*** Opening of INFORMATION SUPPLIED ***
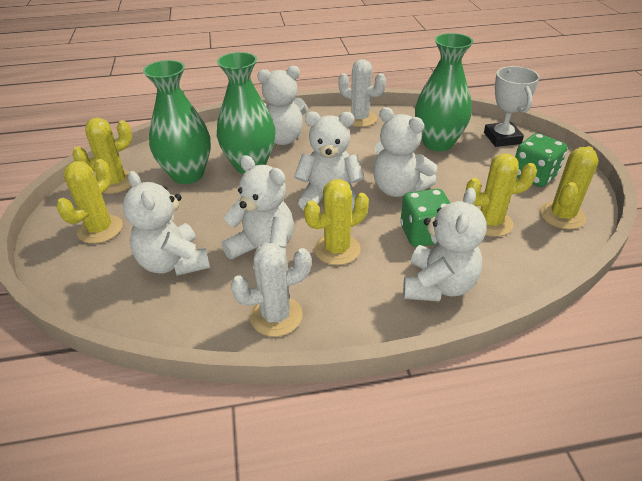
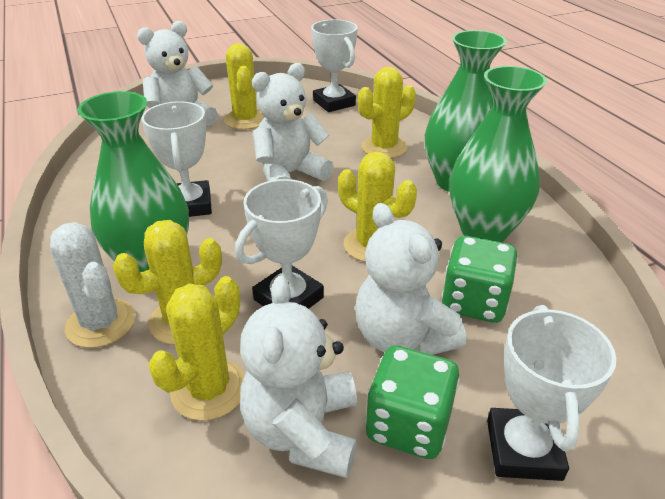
white cactus: 2 -> 1
white teddy bear: 6 -> 4
white trophy: 1 -> 4

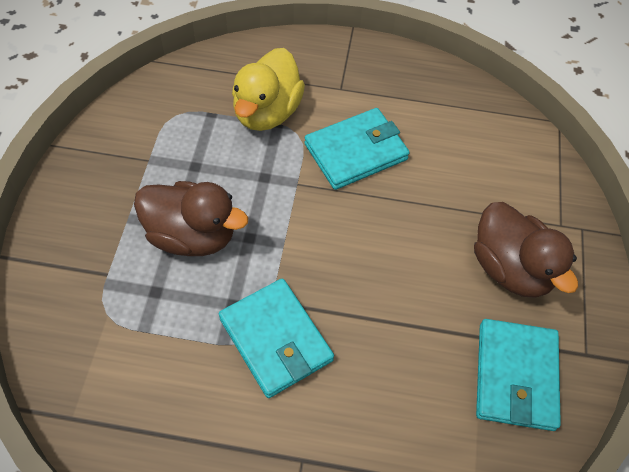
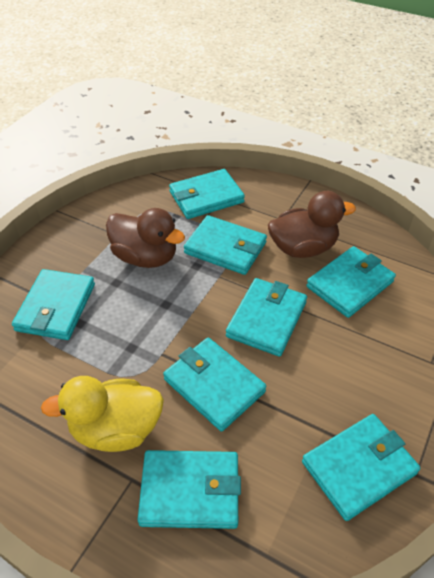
turquoise wallet: 3 -> 8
*** Close of INFORMATION SUPPLIED ***
**PROBLEM STATEMENT**
Once more, give the listing above exactly, leaving each picture out.

**ANSWER FOR THIS EXERCISE**
white cactus: 2 -> 1
white teddy bear: 6 -> 4
white trophy: 1 -> 4

turquoise wallet: 3 -> 8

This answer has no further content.